Prompt - Restate word for word each line of the data, starting at the one containing "KEYS1 pin K1: A0 -> D6" and running through the last.

Records for the task -
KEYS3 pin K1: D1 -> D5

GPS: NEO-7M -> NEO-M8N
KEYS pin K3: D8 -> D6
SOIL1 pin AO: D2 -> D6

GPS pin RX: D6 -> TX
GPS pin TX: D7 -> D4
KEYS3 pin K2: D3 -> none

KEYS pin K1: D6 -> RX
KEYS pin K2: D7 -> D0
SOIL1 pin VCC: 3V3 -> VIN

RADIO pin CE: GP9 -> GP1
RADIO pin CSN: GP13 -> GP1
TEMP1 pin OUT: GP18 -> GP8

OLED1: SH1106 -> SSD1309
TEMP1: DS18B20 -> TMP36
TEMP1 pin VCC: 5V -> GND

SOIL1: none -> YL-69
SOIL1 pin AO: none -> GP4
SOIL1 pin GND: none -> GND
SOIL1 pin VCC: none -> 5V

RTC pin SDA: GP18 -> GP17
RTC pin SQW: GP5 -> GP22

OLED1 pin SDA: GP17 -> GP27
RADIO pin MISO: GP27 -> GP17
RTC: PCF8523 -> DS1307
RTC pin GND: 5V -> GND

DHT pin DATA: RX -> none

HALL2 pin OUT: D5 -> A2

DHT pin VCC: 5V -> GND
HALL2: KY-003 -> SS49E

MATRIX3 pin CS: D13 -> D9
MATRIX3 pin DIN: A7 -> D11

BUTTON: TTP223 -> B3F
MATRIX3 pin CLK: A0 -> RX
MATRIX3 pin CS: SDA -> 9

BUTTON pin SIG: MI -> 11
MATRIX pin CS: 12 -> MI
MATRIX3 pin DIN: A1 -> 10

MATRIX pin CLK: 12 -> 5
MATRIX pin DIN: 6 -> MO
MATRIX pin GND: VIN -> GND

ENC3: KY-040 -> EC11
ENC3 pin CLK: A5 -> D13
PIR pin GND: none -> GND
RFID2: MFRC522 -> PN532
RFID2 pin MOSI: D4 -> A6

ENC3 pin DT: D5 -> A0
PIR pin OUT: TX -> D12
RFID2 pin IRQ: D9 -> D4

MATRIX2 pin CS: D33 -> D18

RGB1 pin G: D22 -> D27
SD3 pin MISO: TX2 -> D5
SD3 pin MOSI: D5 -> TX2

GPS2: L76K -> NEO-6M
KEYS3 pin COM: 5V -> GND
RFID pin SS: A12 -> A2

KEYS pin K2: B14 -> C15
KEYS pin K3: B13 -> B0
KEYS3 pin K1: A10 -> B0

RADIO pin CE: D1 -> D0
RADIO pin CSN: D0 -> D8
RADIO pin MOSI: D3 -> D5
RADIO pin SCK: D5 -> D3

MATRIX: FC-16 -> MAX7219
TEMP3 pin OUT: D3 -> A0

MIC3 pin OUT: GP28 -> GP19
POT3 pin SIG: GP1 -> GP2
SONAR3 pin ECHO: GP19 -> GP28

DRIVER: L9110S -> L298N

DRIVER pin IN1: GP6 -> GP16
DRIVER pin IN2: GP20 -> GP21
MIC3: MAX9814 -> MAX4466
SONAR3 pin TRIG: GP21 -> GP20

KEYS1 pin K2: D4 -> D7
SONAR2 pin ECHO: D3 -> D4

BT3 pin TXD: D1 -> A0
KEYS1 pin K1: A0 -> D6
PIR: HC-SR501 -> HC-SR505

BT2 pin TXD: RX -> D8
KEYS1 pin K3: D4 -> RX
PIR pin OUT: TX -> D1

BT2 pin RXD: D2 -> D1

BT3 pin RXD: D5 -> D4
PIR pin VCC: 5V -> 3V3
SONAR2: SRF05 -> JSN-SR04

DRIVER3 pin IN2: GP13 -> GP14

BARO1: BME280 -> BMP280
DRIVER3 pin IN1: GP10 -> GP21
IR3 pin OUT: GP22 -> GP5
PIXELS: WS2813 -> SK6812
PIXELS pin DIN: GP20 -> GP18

Finished exercise -
KEYS1 pin K1: A0 -> D6
PIR: HC-SR501 -> HC-SR505

BT2 pin TXD: RX -> D8
KEYS1 pin K3: D4 -> RX
PIR pin OUT: TX -> D1

BT2 pin RXD: D2 -> D1

BT3 pin RXD: D5 -> D4
PIR pin VCC: 5V -> 3V3
SONAR2: SRF05 -> JSN-SR04

DRIVER3 pin IN2: GP13 -> GP14

BARO1: BME280 -> BMP280
DRIVER3 pin IN1: GP10 -> GP21
IR3 pin OUT: GP22 -> GP5
PIXELS: WS2813 -> SK6812
PIXELS pin DIN: GP20 -> GP18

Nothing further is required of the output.